**Task instructions**
Reproduce exactly the lines from the one containing "(708, 280) = (499, 325): yellow" through the last line of the records below, both included. Leave out any pictures.

[Excerpts from a dataset]
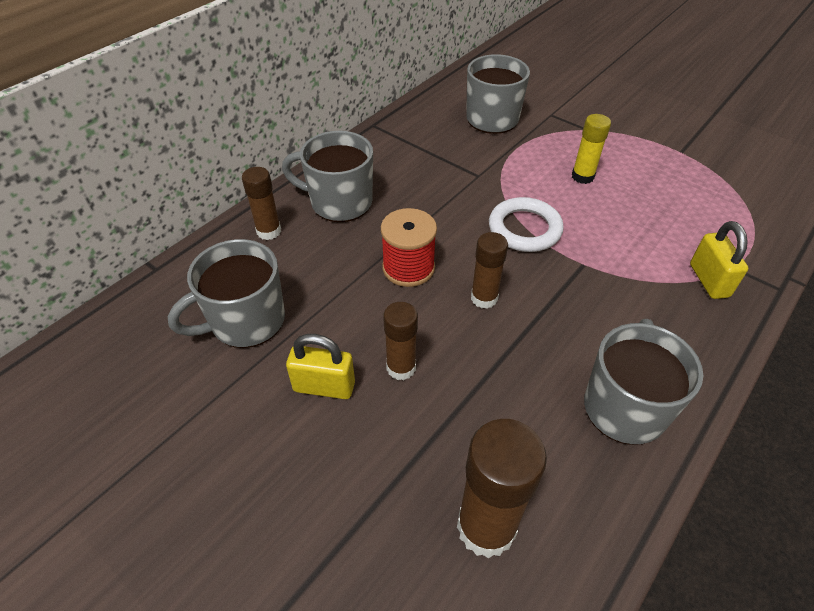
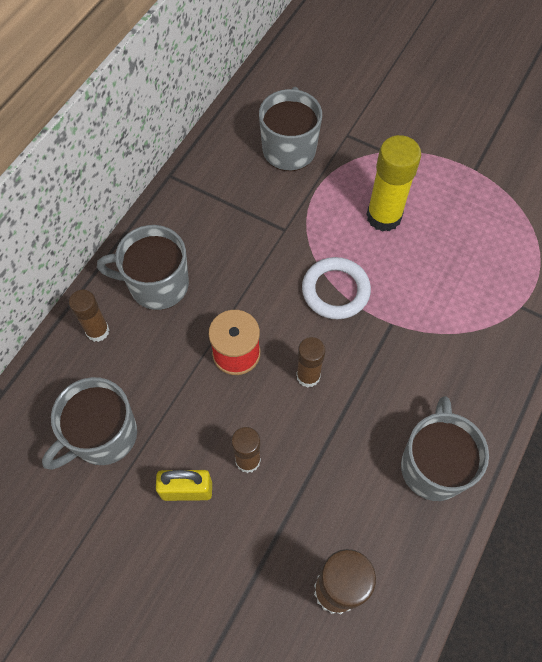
camera: 10 degrees left, 15 degrees up
(582, 176) = (384, 216): yellow glue stick -> yellow glue stick, size x1.63
(708, 280) = (499, 325): yellow padlock -> none

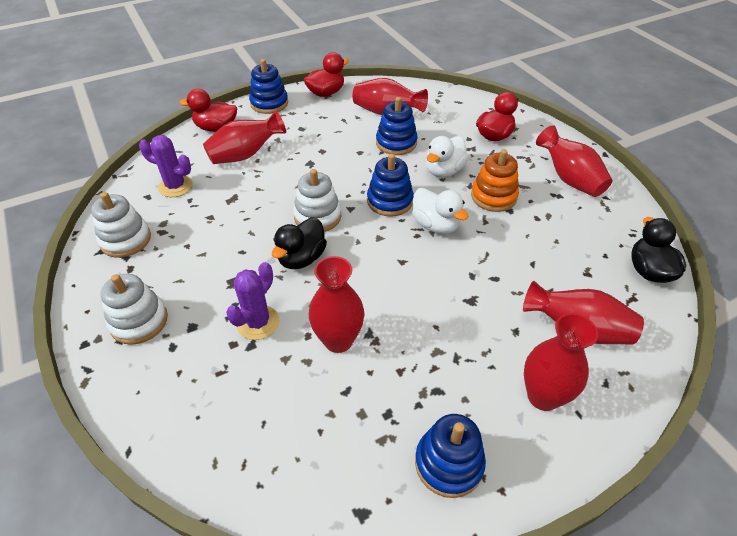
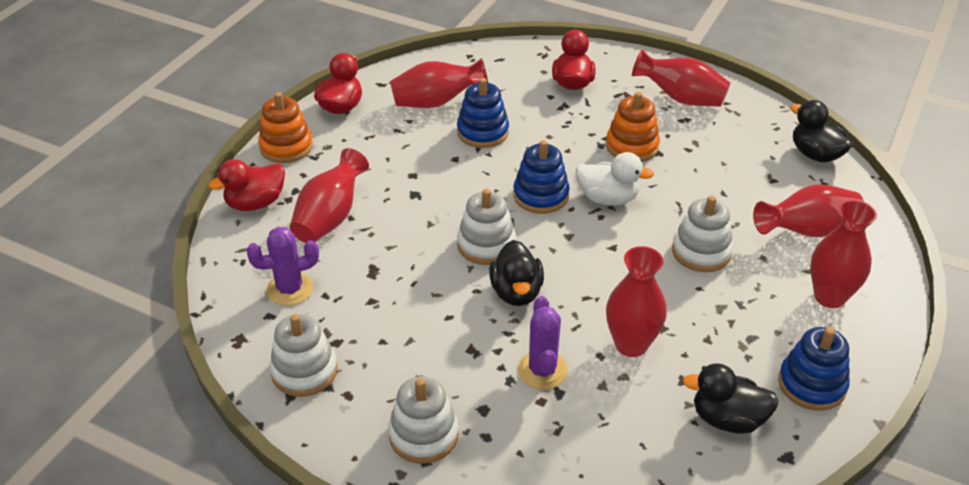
camera: 35 degrees left, 5 degrees down
(269, 103) = (286, 147): blue stacking toy -> orange stacking toy
(348, 446) = (727, 419): none -> black duck
(444, 171) = (561, 141): white duck -> none
(467, 299) = (701, 252): none -> white stacking toy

**Result of the task**
(708, 280) = (499, 325): yellow padlock -> none

camera: 35 degrees left, 5 degrees down
(269, 103) = (286, 147): blue stacking toy -> orange stacking toy
(348, 446) = (727, 419): none -> black duck
(444, 171) = (561, 141): white duck -> none
(467, 299) = (701, 252): none -> white stacking toy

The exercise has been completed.